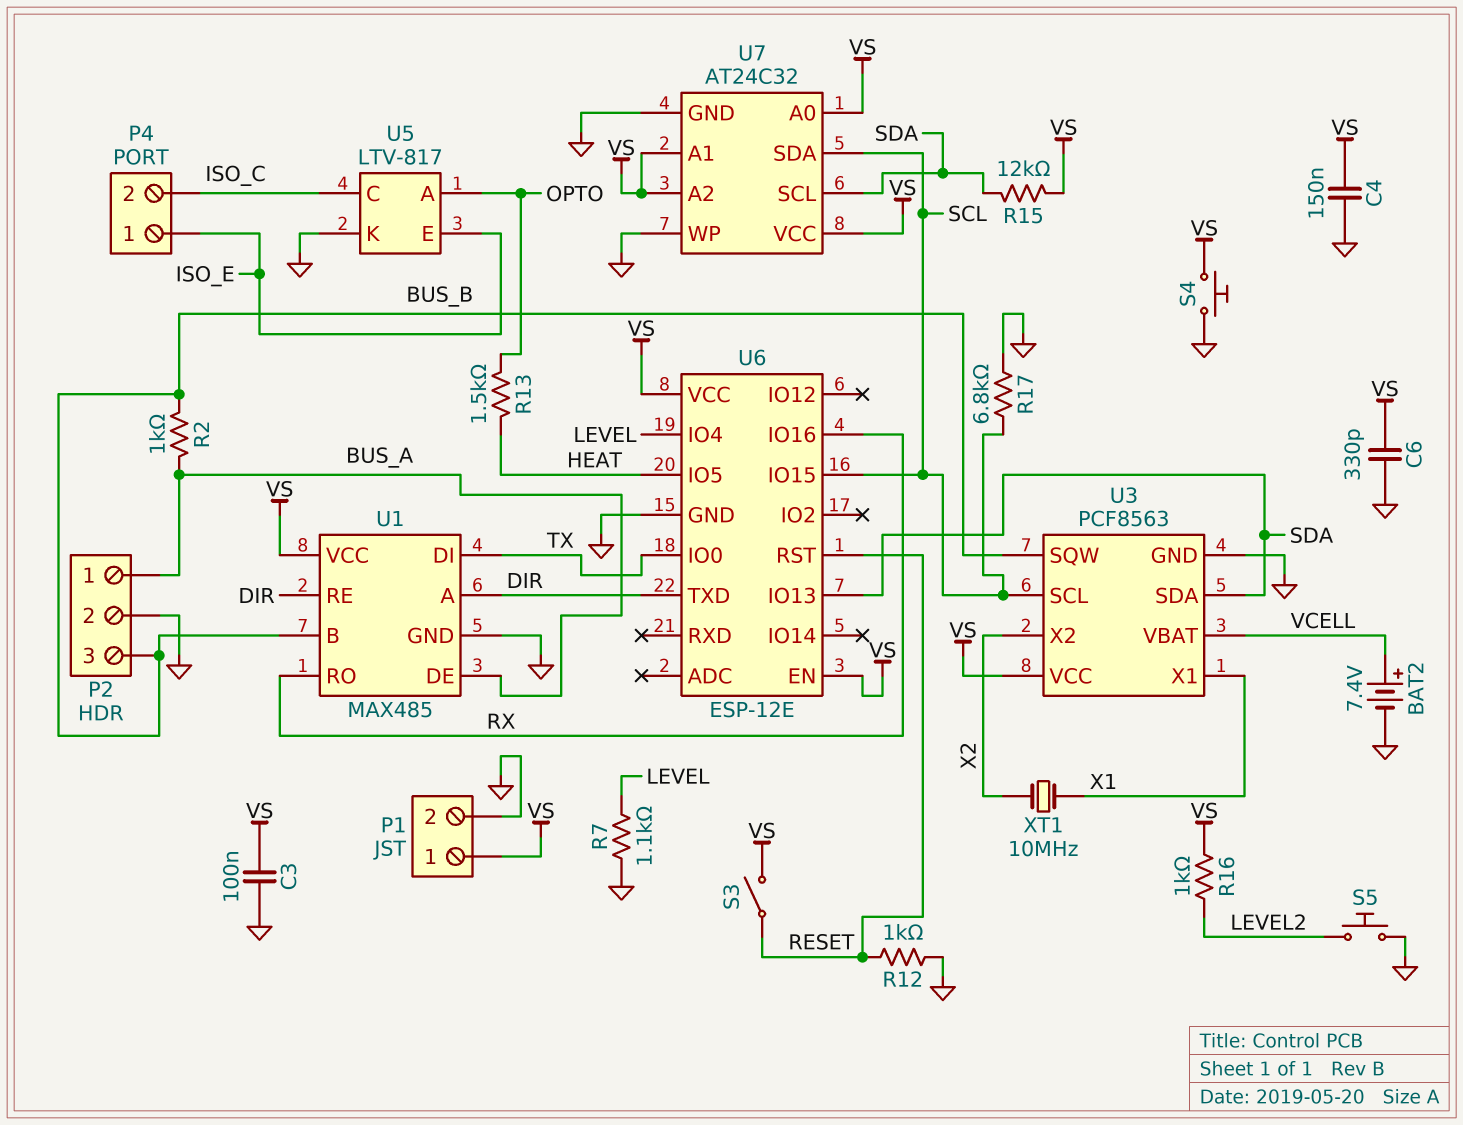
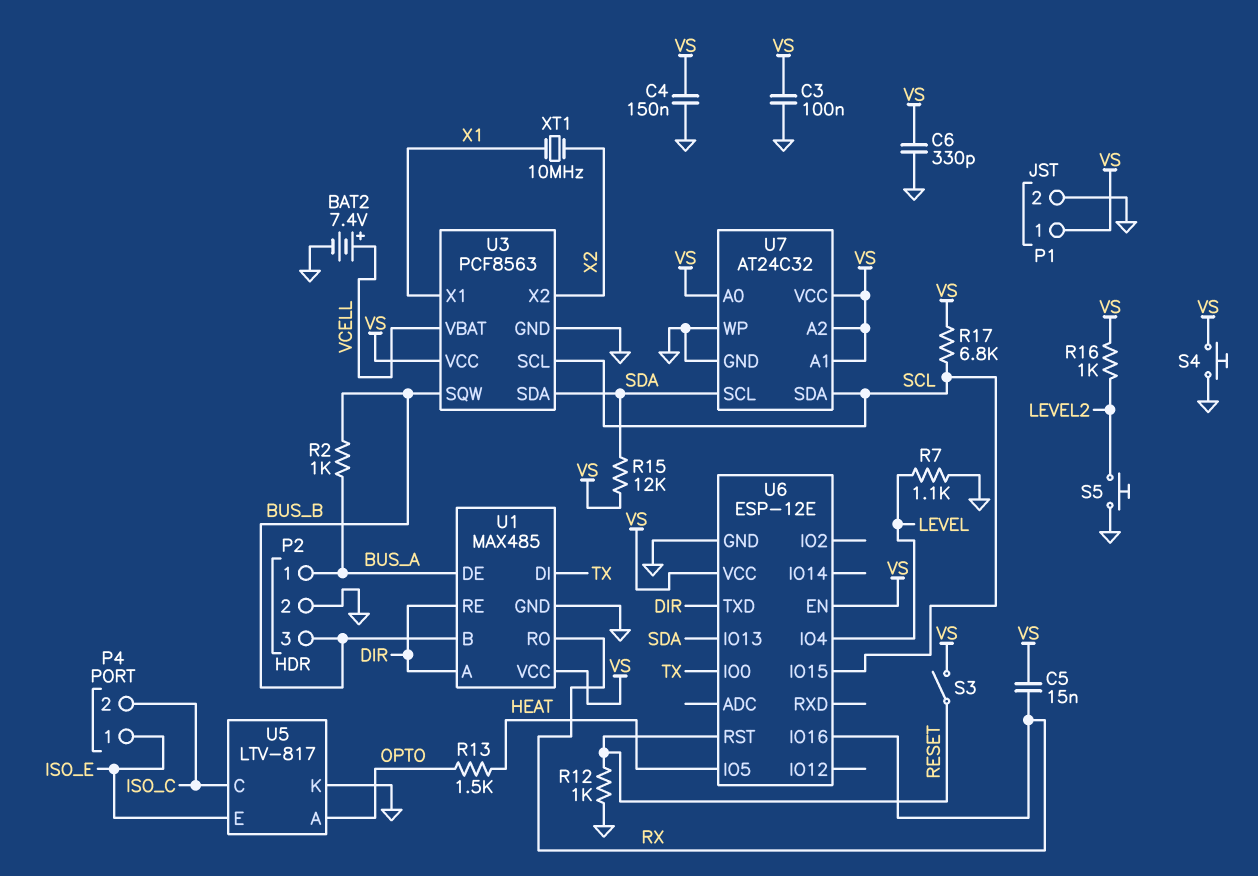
C5: none -> 15nF (RX, VS)
R17: 6.8k (GND, SCL) -> 6.8k (SCL, VS)

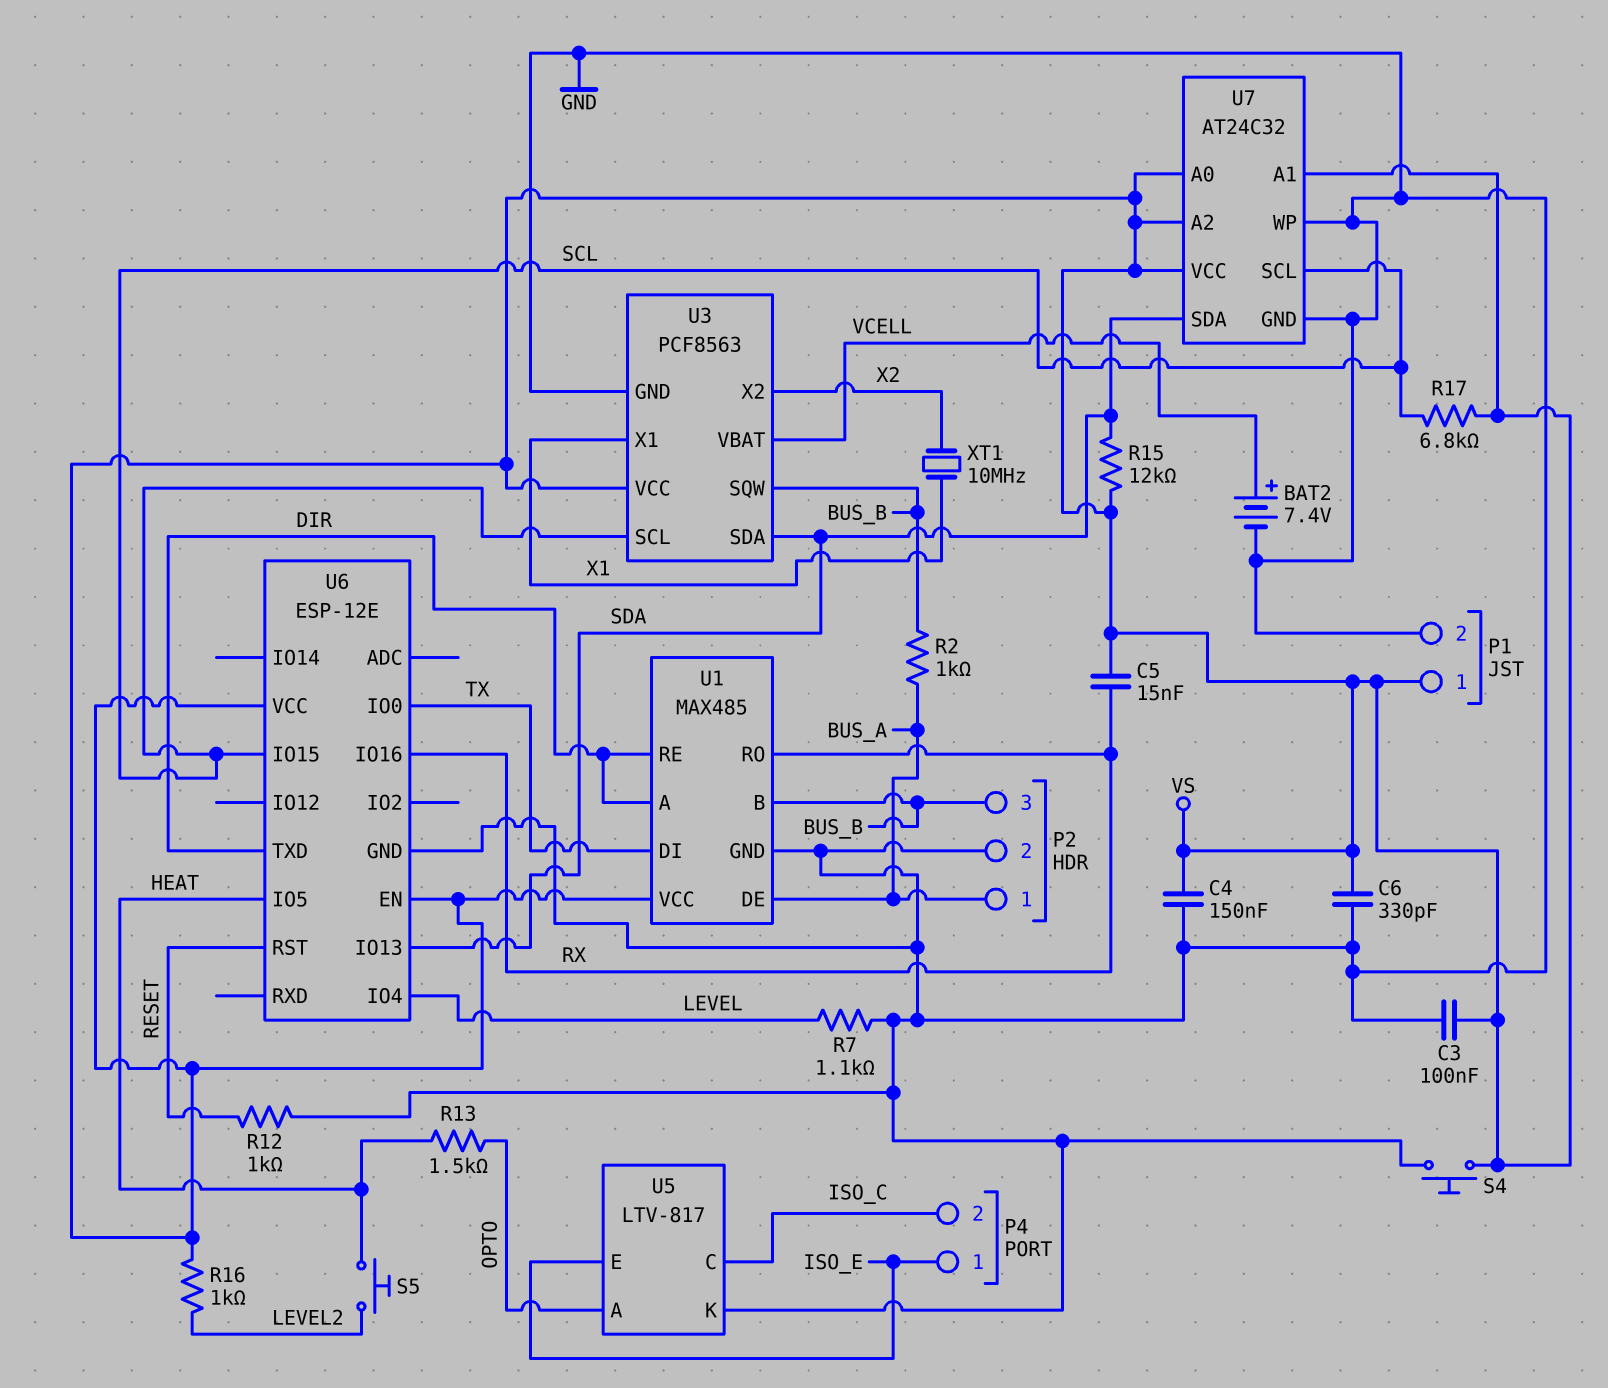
S3: switch (RESET, VS) -> none
S5: button (GND, LEVEL2) -> button (HEAT, LEVEL2)
U7 pin SCL: SDA -> SCL
U7 pin SDA: SCL -> SDA

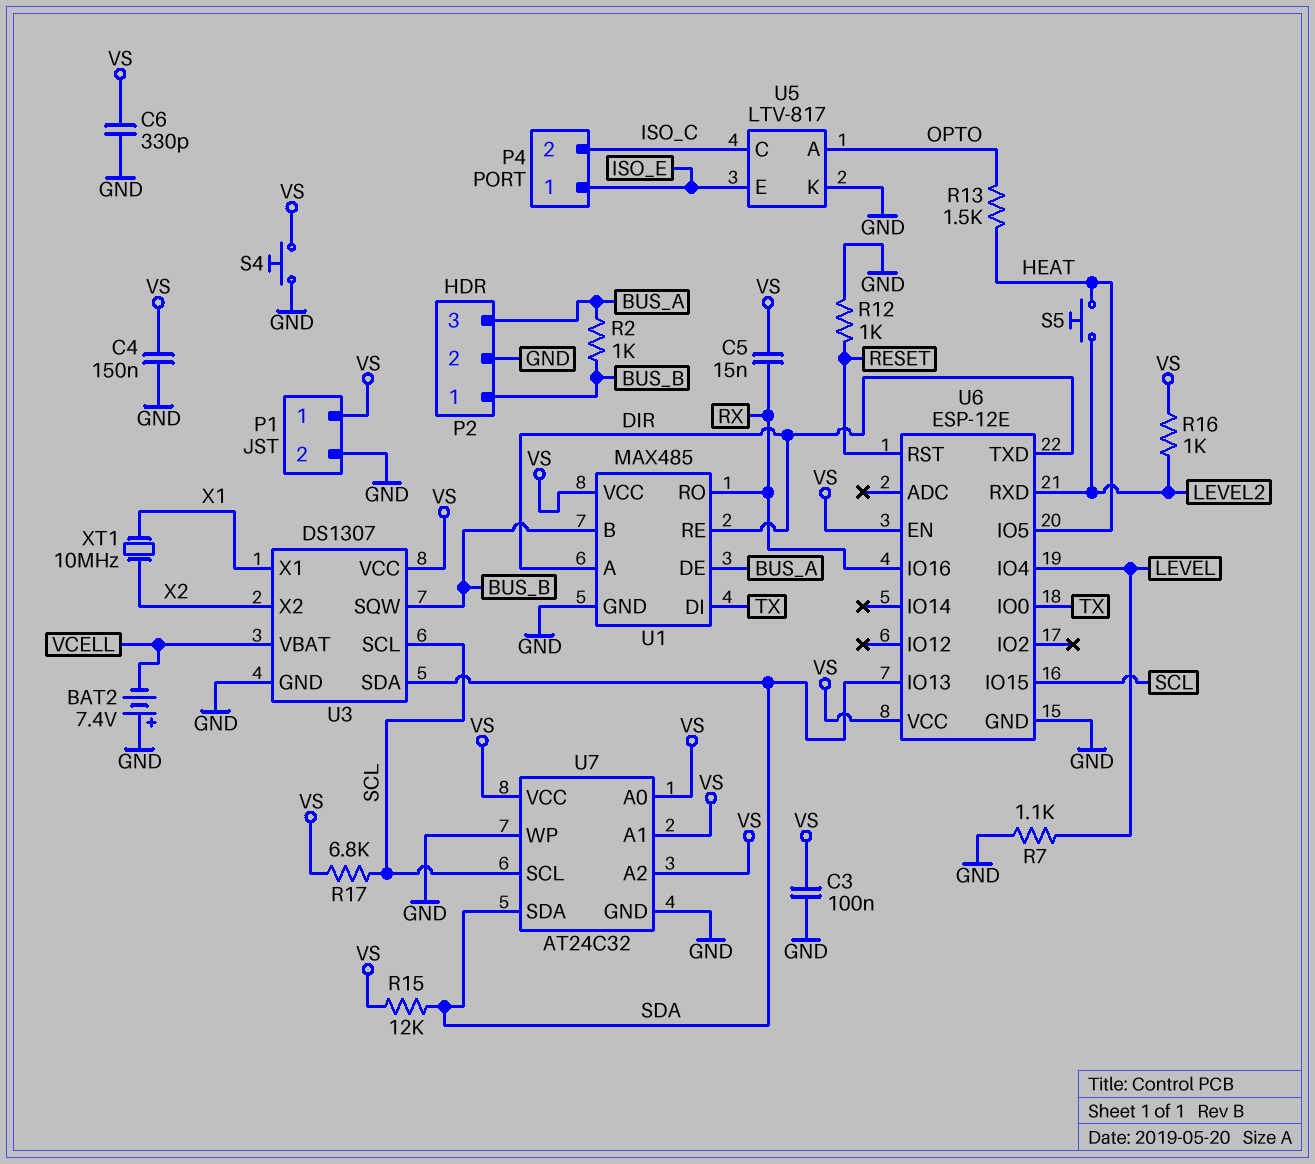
BAT2: 7.4V (plus VCELL, minus GND) -> 7.4V (plus GND, minus VCELL)
P2 pin 1: BUS_A -> BUS_B
P2 pin 3: BUS_B -> BUS_A
U3: PCF8563 -> DS1307
U6 pin RXD: none -> LEVEL2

──────────

WORK INSTRUCTIONS -> Reproduce the data exactly as it appears above. Pictures are to be left out.

SOLUTION ->
C5: none -> 15nF (RX, VS)
R17: 6.8k (GND, SCL) -> 6.8k (SCL, VS)

S3: switch (RESET, VS) -> none
S5: button (GND, LEVEL2) -> button (HEAT, LEVEL2)
U7 pin SCL: SDA -> SCL
U7 pin SDA: SCL -> SDA

BAT2: 7.4V (plus VCELL, minus GND) -> 7.4V (plus GND, minus VCELL)
P2 pin 1: BUS_A -> BUS_B
P2 pin 3: BUS_B -> BUS_A
U3: PCF8563 -> DS1307
U6 pin RXD: none -> LEVEL2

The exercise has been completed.